▶ **TASK OBJECTIVE**: Render every line of the entries below as a JSON list of strings, one string per line with blank lines skipped. Leave the pictures out of the list.

=-=-=

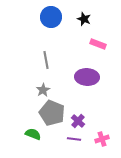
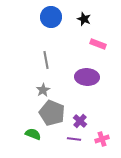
purple cross: moved 2 px right
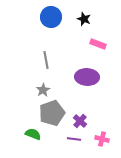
gray pentagon: rotated 30 degrees clockwise
pink cross: rotated 32 degrees clockwise
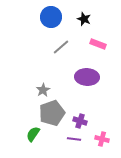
gray line: moved 15 px right, 13 px up; rotated 60 degrees clockwise
purple cross: rotated 24 degrees counterclockwise
green semicircle: rotated 77 degrees counterclockwise
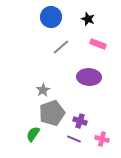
black star: moved 4 px right
purple ellipse: moved 2 px right
purple line: rotated 16 degrees clockwise
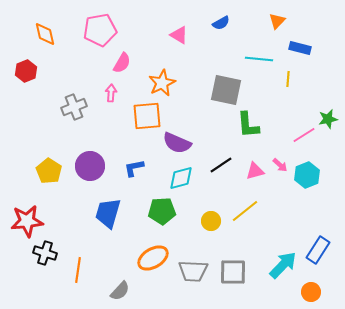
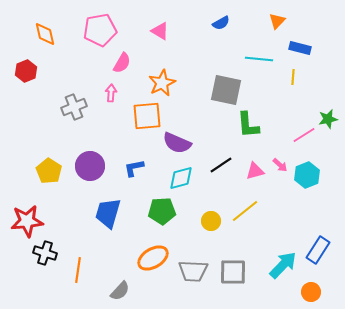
pink triangle at (179, 35): moved 19 px left, 4 px up
yellow line at (288, 79): moved 5 px right, 2 px up
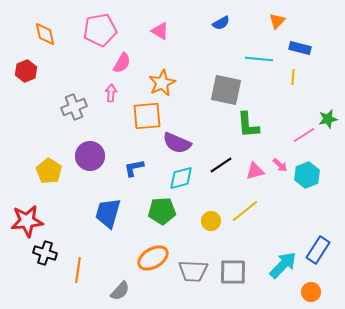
purple circle at (90, 166): moved 10 px up
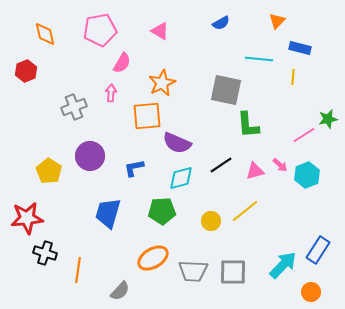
red star at (27, 221): moved 3 px up
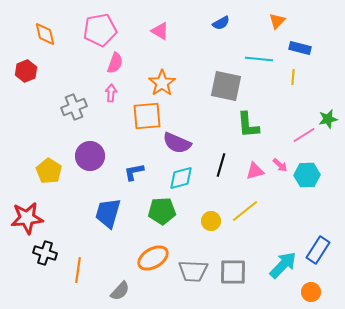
pink semicircle at (122, 63): moved 7 px left; rotated 10 degrees counterclockwise
orange star at (162, 83): rotated 8 degrees counterclockwise
gray square at (226, 90): moved 4 px up
black line at (221, 165): rotated 40 degrees counterclockwise
blue L-shape at (134, 168): moved 4 px down
cyan hexagon at (307, 175): rotated 20 degrees clockwise
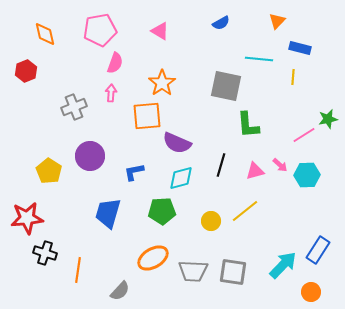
gray square at (233, 272): rotated 8 degrees clockwise
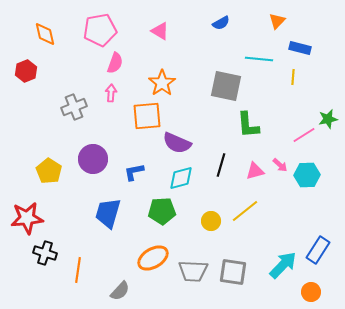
purple circle at (90, 156): moved 3 px right, 3 px down
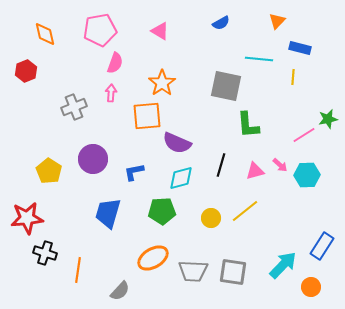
yellow circle at (211, 221): moved 3 px up
blue rectangle at (318, 250): moved 4 px right, 4 px up
orange circle at (311, 292): moved 5 px up
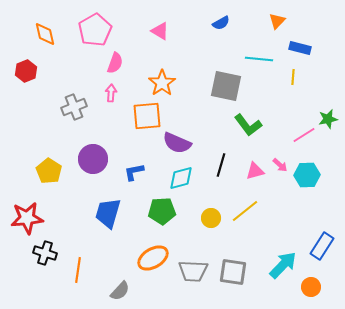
pink pentagon at (100, 30): moved 5 px left; rotated 20 degrees counterclockwise
green L-shape at (248, 125): rotated 32 degrees counterclockwise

=-=-=

▶ **WRITTEN RESPONSE**:
[
  "purple cross: moved 2 px right",
  "gray pentagon: rotated 30 degrees clockwise",
  "pink cross: rotated 32 degrees clockwise",
  "gray line: moved 15 px right, 13 px up; rotated 60 degrees clockwise",
  "purple cross: rotated 24 degrees counterclockwise",
  "green semicircle: rotated 77 degrees counterclockwise",
  "black star: moved 4 px right",
  "purple ellipse: moved 2 px right",
  "purple line: rotated 16 degrees clockwise",
  "pink triangle at (179, 35): moved 19 px left, 4 px up",
  "yellow line at (288, 79): moved 5 px right, 2 px up",
  "purple circle at (90, 166): moved 10 px up",
  "red star at (27, 221): moved 3 px up",
  "pink semicircle at (122, 63): moved 7 px left; rotated 10 degrees counterclockwise",
  "orange star at (162, 83): rotated 8 degrees counterclockwise",
  "gray square at (226, 90): moved 4 px up",
  "black line at (221, 165): rotated 40 degrees counterclockwise",
  "blue L-shape at (134, 168): moved 4 px down",
  "cyan hexagon at (307, 175): rotated 20 degrees clockwise",
  "gray square at (233, 272): rotated 8 degrees clockwise",
  "purple circle at (90, 156): moved 3 px right, 3 px down",
  "yellow circle at (211, 221): moved 3 px up",
  "blue rectangle at (318, 250): moved 4 px right, 4 px up",
  "orange circle at (311, 292): moved 5 px up",
  "pink pentagon at (100, 30): moved 5 px left; rotated 20 degrees counterclockwise",
  "green L-shape at (248, 125): rotated 32 degrees counterclockwise"
]